MATERIAL SUPPLIED: Begin

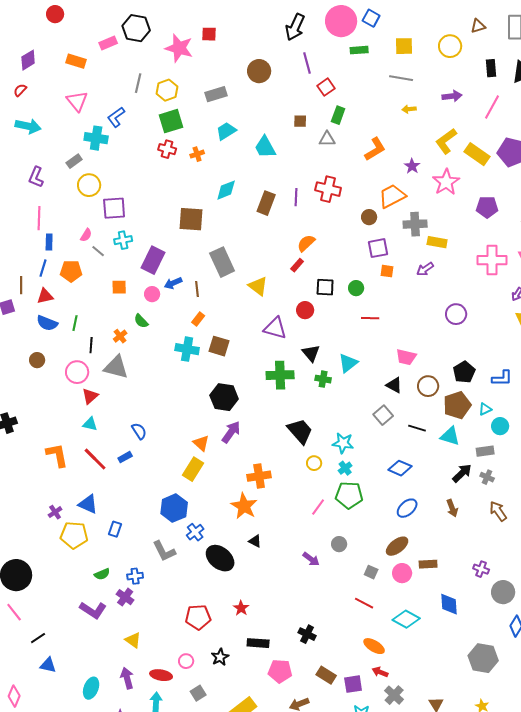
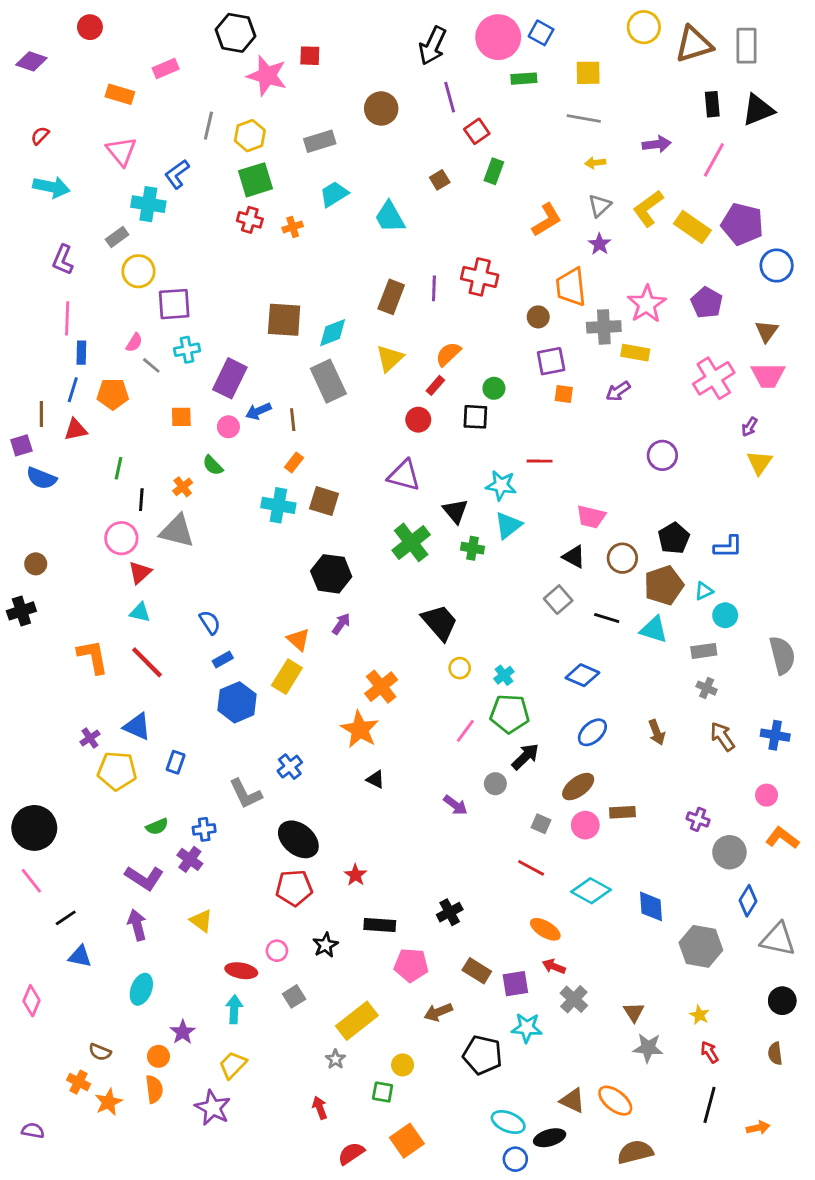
brown triangle: (478, 26) -> (694, 44), size x1.8
black hexagon: (136, 28) -> (236, 33), moved
yellow circle: (450, 46) -> (644, 27), moved
purple diamond: (28, 60) -> (31, 61), moved, turned 50
brown square: (300, 121) -> (440, 180), turned -32
gray triangle: (327, 139) -> (600, 206), moved, turned -42
pink star: (446, 182) -> (647, 304), moved
cyan diamond: (226, 190) -> (333, 333), moved
orange trapezoid: (392, 196) -> (571, 287), turned -68
purple pentagon: (487, 207) -> (707, 303), turned 30
pink cross: (492, 260) -> (714, 378), turned -32
yellow triangle: (258, 286) -> (390, 358), moved, turned 40
green circle: (356, 288) -> (494, 388), moved
red circle: (305, 310) -> (418, 420), moved
blue semicircle: (47, 323) -> (41, 478), moved
brown circle: (37, 360) -> (36, 564), moved
green cross: (280, 375) -> (411, 542), turned -36
purple arrow: (231, 432) -> (341, 624), size x0.7
cyan star: (343, 443) -> (501, 485), moved
blue rectangle: (125, 457) -> (223, 660), moved
black arrow: (462, 473) -> (525, 757), moved
orange cross: (259, 476) -> (381, 687), turned -30
blue hexagon: (174, 508) -> (237, 702), moved
black ellipse: (220, 558) -> (298, 839), moved
blue diamond: (449, 604) -> (651, 906), moved
black cross: (307, 634) -> (450, 912), turned 36
purple arrow: (127, 678) -> (137, 925), moved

MATERIAL SUPPLIED: End

WHAT IS EXPECTED ->
All entries should be given again exactly, except that pictures are to be excluded.

PROBLEM SOLUTION ->
brown triangle: (478, 26) -> (694, 44), size x1.8
black hexagon: (136, 28) -> (236, 33), moved
yellow circle: (450, 46) -> (644, 27), moved
purple diamond: (28, 60) -> (31, 61), moved, turned 50
brown square: (300, 121) -> (440, 180), turned -32
gray triangle: (327, 139) -> (600, 206), moved, turned -42
pink star: (446, 182) -> (647, 304), moved
cyan diamond: (226, 190) -> (333, 333), moved
orange trapezoid: (392, 196) -> (571, 287), turned -68
purple pentagon: (487, 207) -> (707, 303), turned 30
pink cross: (492, 260) -> (714, 378), turned -32
yellow triangle: (258, 286) -> (390, 358), moved, turned 40
green circle: (356, 288) -> (494, 388), moved
red circle: (305, 310) -> (418, 420), moved
blue semicircle: (47, 323) -> (41, 478), moved
brown circle: (37, 360) -> (36, 564), moved
green cross: (280, 375) -> (411, 542), turned -36
purple arrow: (231, 432) -> (341, 624), size x0.7
cyan star: (343, 443) -> (501, 485), moved
blue rectangle: (125, 457) -> (223, 660), moved
black arrow: (462, 473) -> (525, 757), moved
orange cross: (259, 476) -> (381, 687), turned -30
blue hexagon: (174, 508) -> (237, 702), moved
black ellipse: (220, 558) -> (298, 839), moved
blue diamond: (449, 604) -> (651, 906), moved
black cross: (307, 634) -> (450, 912), turned 36
purple arrow: (127, 678) -> (137, 925), moved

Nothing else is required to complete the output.